§ **Action item**:
Please copy every line below that contains the string "button".

⟨

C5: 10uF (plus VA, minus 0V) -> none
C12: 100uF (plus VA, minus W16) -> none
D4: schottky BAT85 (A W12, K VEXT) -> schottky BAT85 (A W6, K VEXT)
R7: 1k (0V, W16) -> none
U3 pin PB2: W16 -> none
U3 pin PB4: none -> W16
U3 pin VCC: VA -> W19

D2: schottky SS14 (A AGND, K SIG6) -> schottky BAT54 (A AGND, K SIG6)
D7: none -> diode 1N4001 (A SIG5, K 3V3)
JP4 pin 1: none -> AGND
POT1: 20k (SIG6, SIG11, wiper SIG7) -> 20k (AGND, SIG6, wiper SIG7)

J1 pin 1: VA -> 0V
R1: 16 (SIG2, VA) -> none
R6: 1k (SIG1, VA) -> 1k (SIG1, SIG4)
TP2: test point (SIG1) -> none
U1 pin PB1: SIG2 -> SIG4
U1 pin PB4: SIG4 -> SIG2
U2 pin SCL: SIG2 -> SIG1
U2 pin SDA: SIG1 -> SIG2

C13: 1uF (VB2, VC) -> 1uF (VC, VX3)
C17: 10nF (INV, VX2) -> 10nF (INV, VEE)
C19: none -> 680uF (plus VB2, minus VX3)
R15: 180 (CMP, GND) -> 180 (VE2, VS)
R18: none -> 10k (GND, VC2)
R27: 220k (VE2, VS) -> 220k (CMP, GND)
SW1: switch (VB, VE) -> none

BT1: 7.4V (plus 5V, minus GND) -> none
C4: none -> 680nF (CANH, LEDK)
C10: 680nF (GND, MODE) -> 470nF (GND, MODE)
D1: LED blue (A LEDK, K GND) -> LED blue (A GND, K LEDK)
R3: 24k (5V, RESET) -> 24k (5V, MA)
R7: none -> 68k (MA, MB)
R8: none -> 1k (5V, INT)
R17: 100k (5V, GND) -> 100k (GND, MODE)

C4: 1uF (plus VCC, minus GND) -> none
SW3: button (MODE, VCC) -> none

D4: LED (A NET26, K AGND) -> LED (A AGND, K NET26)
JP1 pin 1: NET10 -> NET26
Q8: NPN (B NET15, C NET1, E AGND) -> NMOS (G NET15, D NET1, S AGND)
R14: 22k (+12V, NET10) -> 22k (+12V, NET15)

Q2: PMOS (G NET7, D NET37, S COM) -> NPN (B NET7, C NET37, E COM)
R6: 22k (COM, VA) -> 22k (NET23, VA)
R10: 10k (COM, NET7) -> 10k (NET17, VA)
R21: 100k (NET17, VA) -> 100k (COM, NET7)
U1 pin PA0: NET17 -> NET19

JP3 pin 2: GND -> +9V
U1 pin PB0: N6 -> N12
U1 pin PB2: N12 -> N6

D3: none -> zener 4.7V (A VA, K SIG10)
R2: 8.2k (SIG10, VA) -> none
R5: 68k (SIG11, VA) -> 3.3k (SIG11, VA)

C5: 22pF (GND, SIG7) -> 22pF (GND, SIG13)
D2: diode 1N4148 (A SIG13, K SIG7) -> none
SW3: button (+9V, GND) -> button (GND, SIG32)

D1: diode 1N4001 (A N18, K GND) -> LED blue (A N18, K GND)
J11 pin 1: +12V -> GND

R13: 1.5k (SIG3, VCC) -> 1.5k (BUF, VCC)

⟩

§ **Response to this exercise**:
SW3: button (MODE, VCC) -> none
SW3: button (+9V, GND) -> button (GND, SIG32)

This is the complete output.